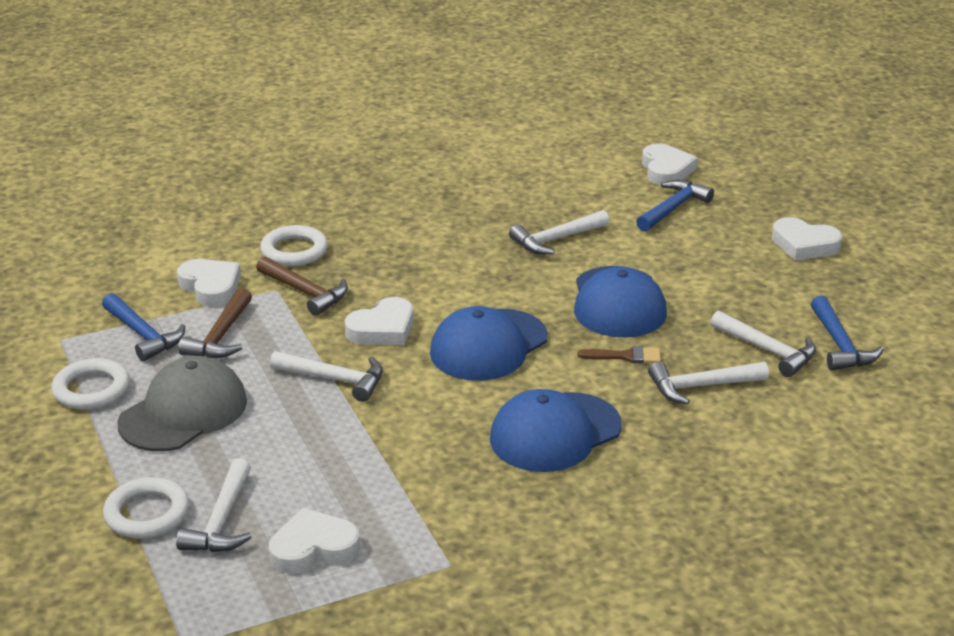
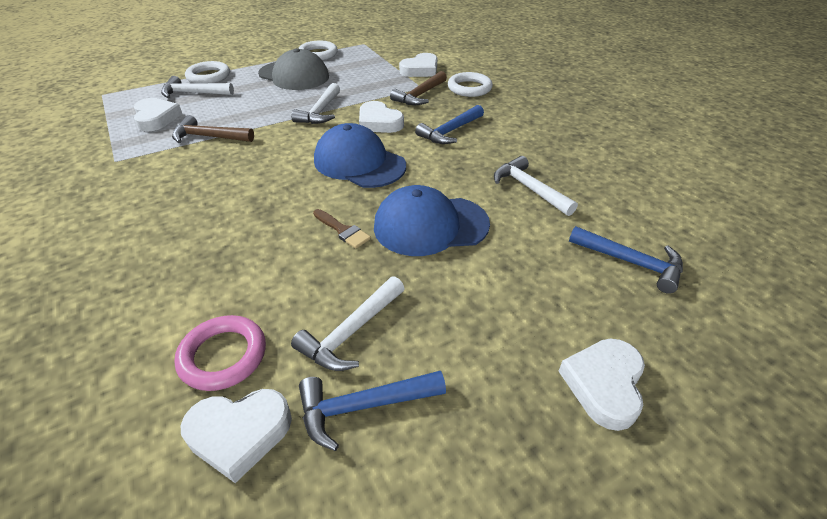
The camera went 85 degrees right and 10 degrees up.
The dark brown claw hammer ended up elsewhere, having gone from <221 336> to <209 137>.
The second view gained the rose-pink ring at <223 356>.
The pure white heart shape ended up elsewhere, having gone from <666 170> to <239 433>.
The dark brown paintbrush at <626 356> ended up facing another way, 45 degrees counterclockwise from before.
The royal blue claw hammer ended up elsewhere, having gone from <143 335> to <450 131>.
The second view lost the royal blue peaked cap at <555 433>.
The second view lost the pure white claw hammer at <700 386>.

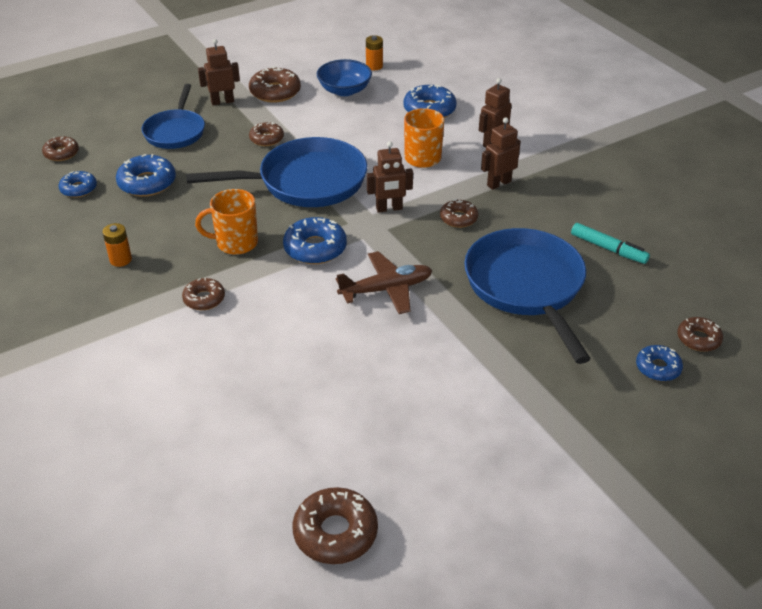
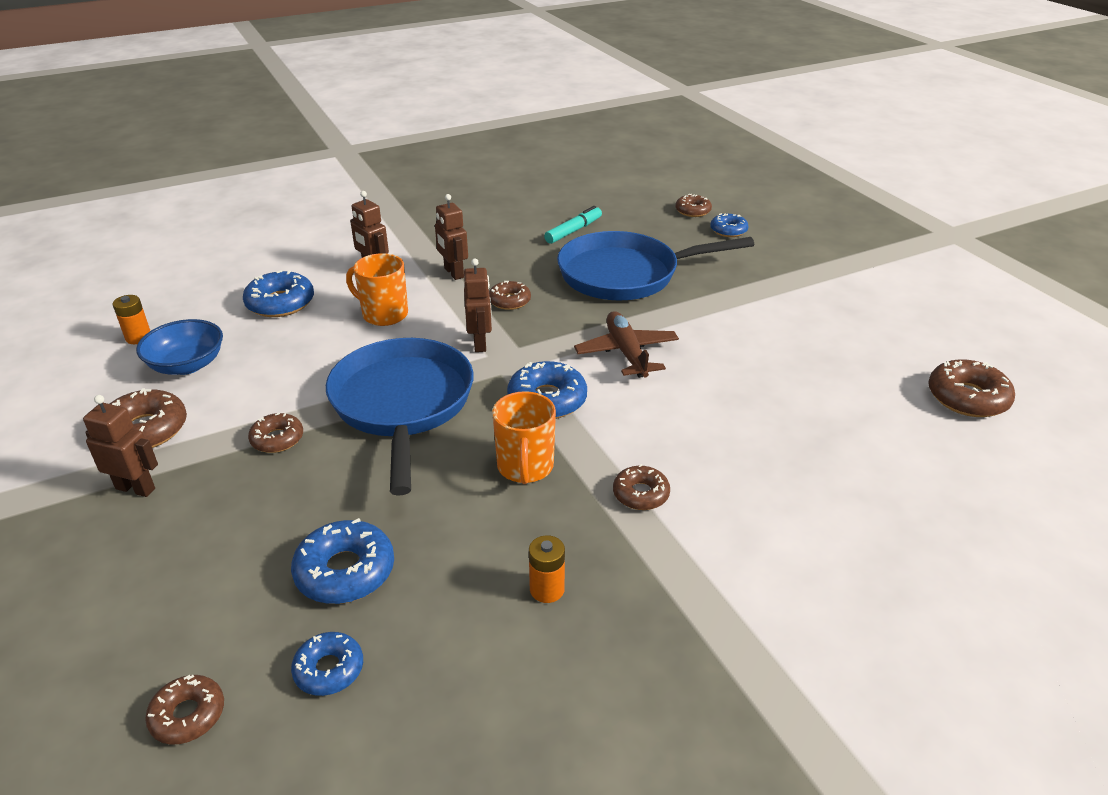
The camera went 85 degrees left and 5 degrees down.
The dark brown robot figure at <222 102> ended up facing another way, 120 degrees clockwise from before.
The second view lost the royal blue frying pan at <175 131>.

· · ·

= Activity =
Each word of the data should be repeated exactly, and the pictures left out.

= Reply =
The camera went 85 degrees right and 10 degrees up.
The dark brown claw hammer ended up elsewhere, having gone from <221 336> to <209 137>.
The second view gained the rose-pink ring at <223 356>.
The pure white heart shape ended up elsewhere, having gone from <666 170> to <239 433>.
The dark brown paintbrush at <626 356> ended up facing another way, 45 degrees counterclockwise from before.
The royal blue claw hammer ended up elsewhere, having gone from <143 335> to <450 131>.
The second view lost the royal blue peaked cap at <555 433>.
The second view lost the pure white claw hammer at <700 386>.

The camera went 85 degrees left and 5 degrees down.
The dark brown robot figure at <222 102> ended up facing another way, 120 degrees clockwise from before.
The second view lost the royal blue frying pan at <175 131>.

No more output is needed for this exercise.